*** Opening of INPUT RECORDS ***

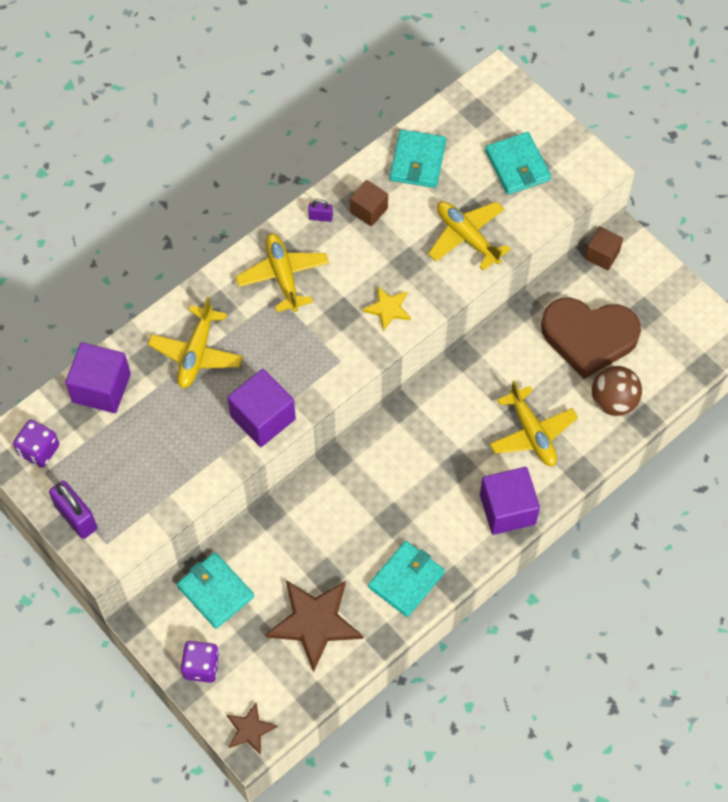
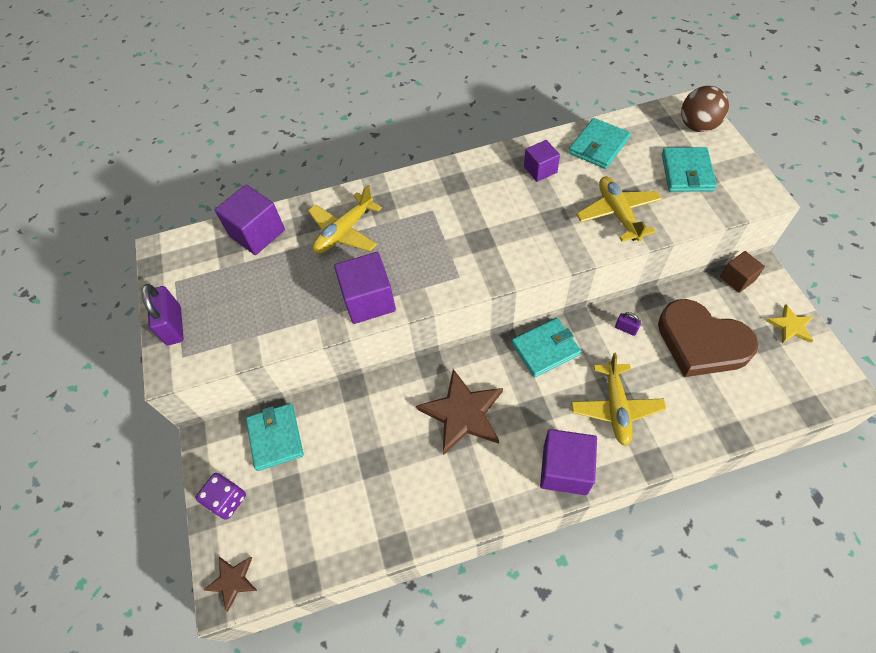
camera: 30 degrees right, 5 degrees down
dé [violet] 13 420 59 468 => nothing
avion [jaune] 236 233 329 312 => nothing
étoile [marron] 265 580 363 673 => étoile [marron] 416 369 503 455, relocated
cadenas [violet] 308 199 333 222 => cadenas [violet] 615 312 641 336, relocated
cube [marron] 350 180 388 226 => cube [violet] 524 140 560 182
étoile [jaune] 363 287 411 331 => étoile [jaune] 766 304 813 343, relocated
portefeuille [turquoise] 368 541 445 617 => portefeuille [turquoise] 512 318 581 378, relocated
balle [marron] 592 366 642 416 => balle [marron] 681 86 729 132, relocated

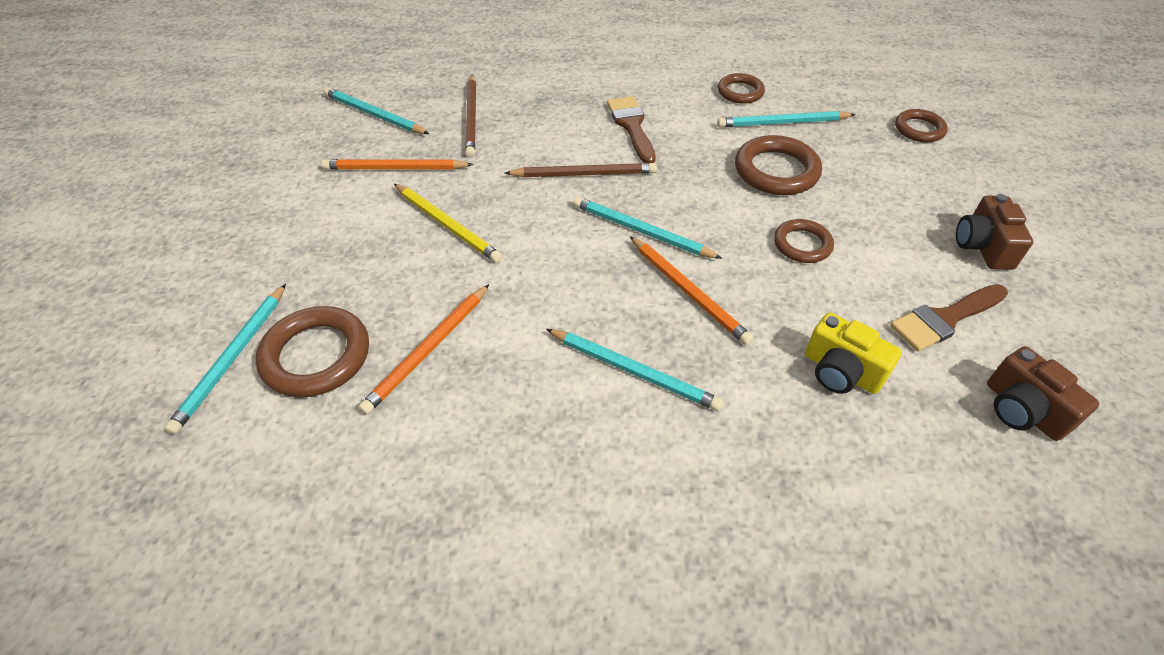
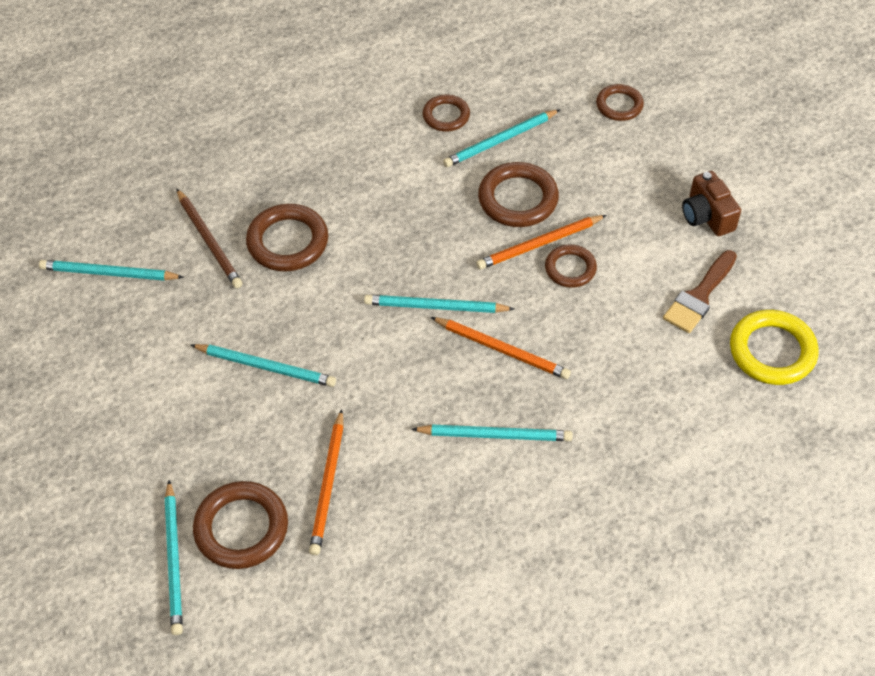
camera: 25 degrees left, 5 degrees up
crayon [orange] 322 159 474 170 => crayon [orange] 476 215 606 269, relocated
crayon [jaune] 394 184 502 263 => crayon [turquoise] 191 344 336 387
crayon [marron] 505 163 657 177 => nothing
pinceau [marron] 607 96 656 163 => nothing
appareil photo [jaune] 805 312 902 394 => nothing
appareil photo [marron] 987 346 1099 441 => anneau [jaune] 730 310 819 385
nothing => anneau [marron] 246 204 328 271

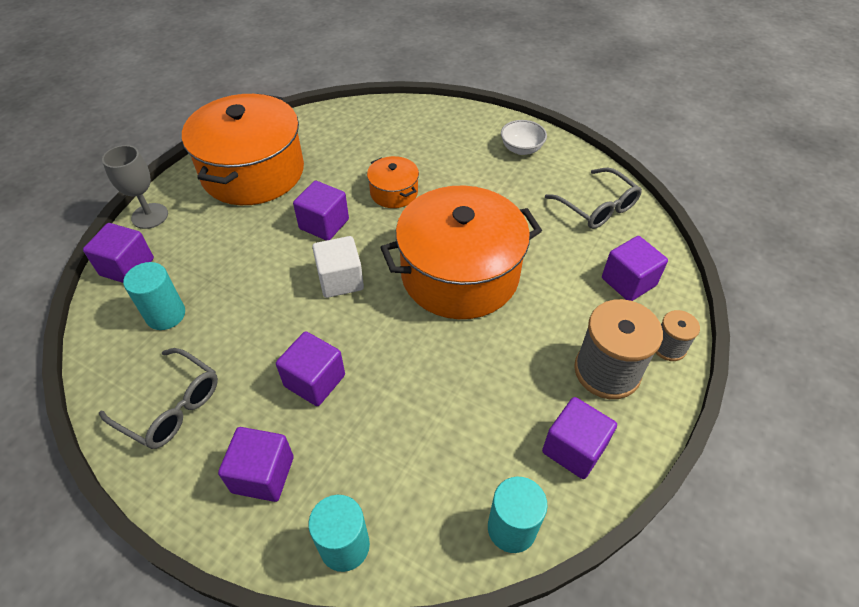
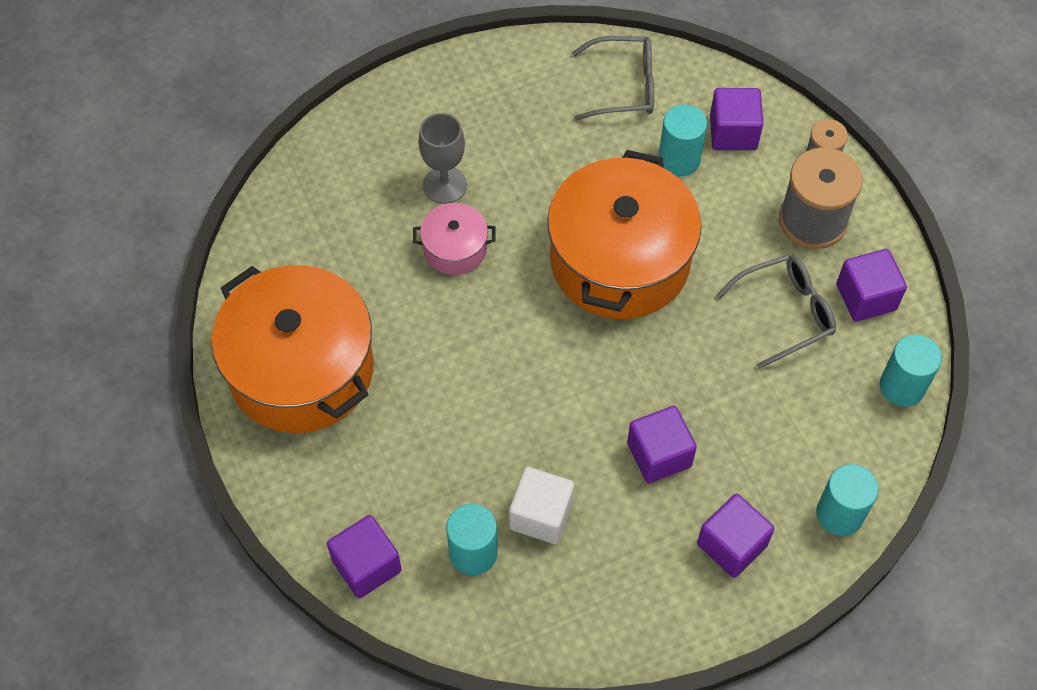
camera: 55 degrees left, 10 degrees up
lunettes [gris] 99 348 218 449 => lunettes [gris] 716 254 836 369, relocated
verre à pied [gris] 102 145 168 229 => verre à pied [gris] 419 113 467 204, relocated
cube [violet] 293 181 349 241 => nothing
cube [blanc] 312 236 364 298 => cube [blanc] 509 467 574 544, relocated
marmite [orange] 367 156 419 208 => marmite [rose] 413 203 496 275
bol [blanc] 501 120 547 155 => nothing
nothing => cylindre [turquoise] 658 104 707 176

*** Close of INPUT RECORDS ***

WHAT YOU HAVE TO DO:
For the lines above, output exactly those from the line containing "étoile [marron] 265" through the line containing "portefeuille [turquoise] 368", and skip the others.

RESULT:
étoile [marron] 265 580 363 673 => étoile [marron] 416 369 503 455, relocated
cadenas [violet] 308 199 333 222 => cadenas [violet] 615 312 641 336, relocated
cube [marron] 350 180 388 226 => cube [violet] 524 140 560 182
étoile [jaune] 363 287 411 331 => étoile [jaune] 766 304 813 343, relocated
portefeuille [turquoise] 368 541 445 617 => portefeuille [turquoise] 512 318 581 378, relocated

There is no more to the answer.